DATA SECTION: Begin

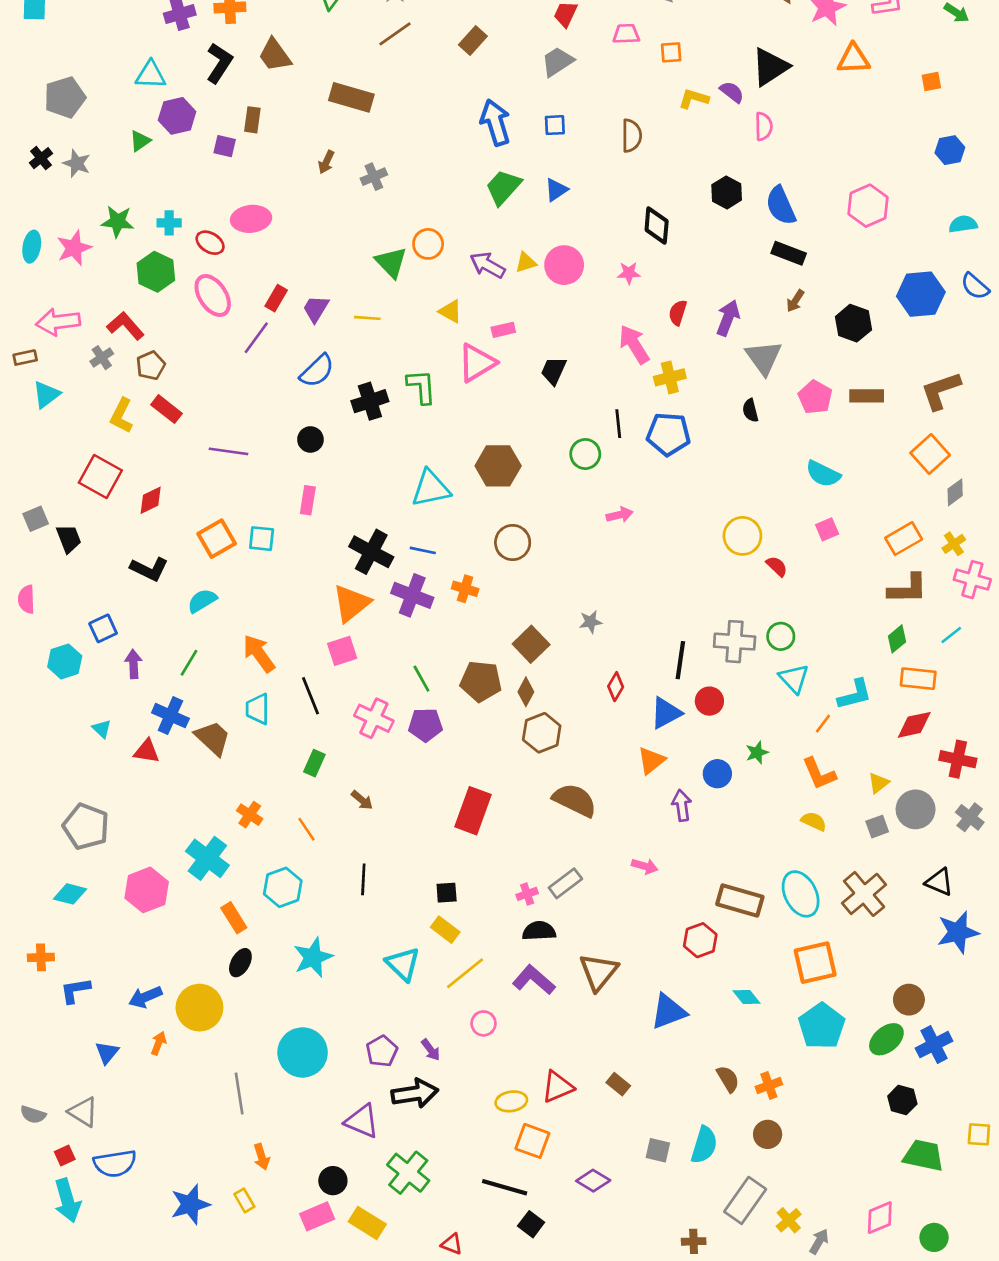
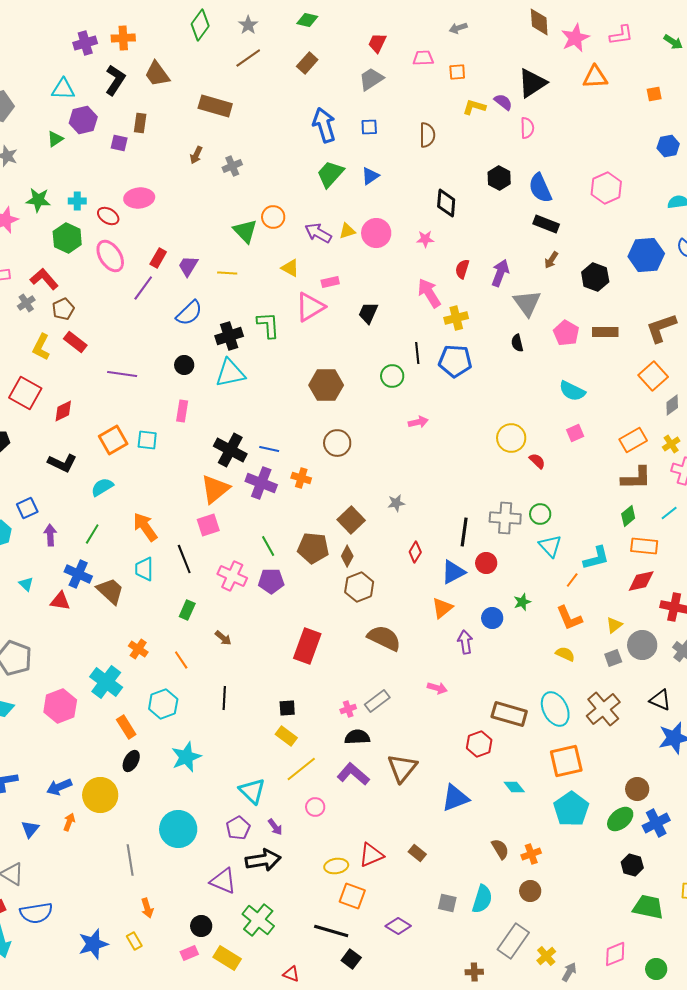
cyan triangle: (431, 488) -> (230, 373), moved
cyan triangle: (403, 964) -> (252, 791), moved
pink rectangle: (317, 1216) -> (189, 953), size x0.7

DATA SECTION: End
DATA SECTION: Begin

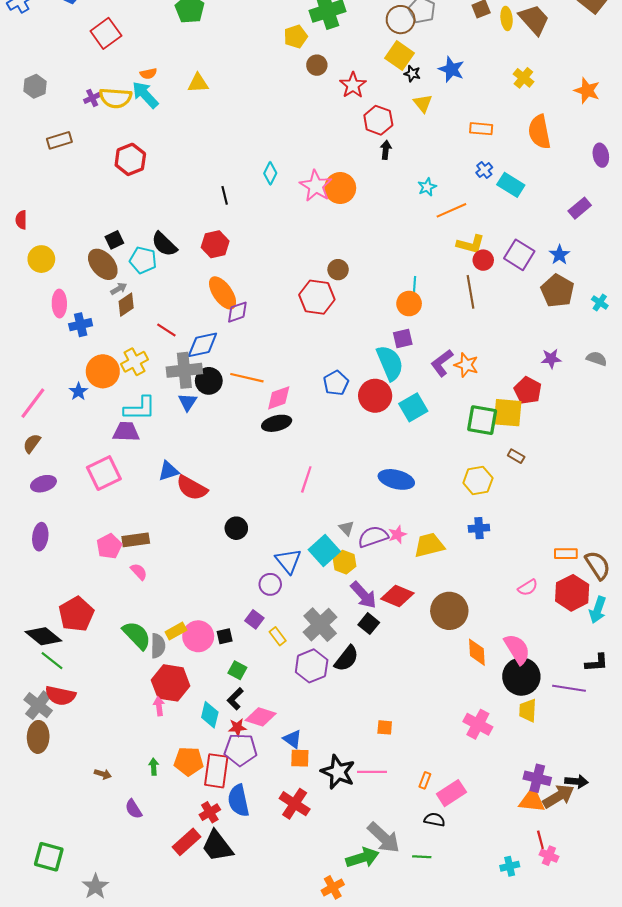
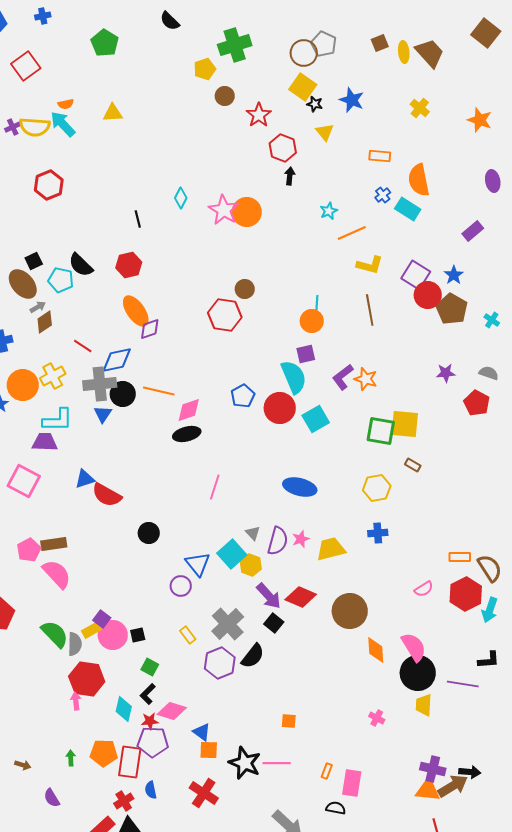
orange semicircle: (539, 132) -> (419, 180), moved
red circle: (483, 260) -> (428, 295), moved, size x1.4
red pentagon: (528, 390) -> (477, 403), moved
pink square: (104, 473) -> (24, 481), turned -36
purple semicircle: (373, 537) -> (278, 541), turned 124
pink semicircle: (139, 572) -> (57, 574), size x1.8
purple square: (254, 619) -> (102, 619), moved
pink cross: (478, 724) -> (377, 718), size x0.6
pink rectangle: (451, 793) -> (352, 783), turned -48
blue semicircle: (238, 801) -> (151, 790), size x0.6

DATA SECTION: End
DATA SECTION: Begin

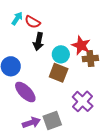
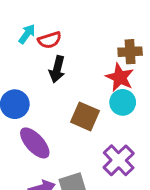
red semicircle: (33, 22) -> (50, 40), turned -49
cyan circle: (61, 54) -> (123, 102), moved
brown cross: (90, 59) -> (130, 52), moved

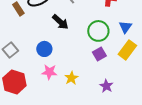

DATA SECTION: End

__THE PROBLEM__.
Search the entries above for the word "cross", and copy every line where it occurs.

__SOLUTION TO THIS PROBLEM__.
pink cross: (478, 724) -> (377, 718), size x0.6
brown cross: (90, 59) -> (130, 52), moved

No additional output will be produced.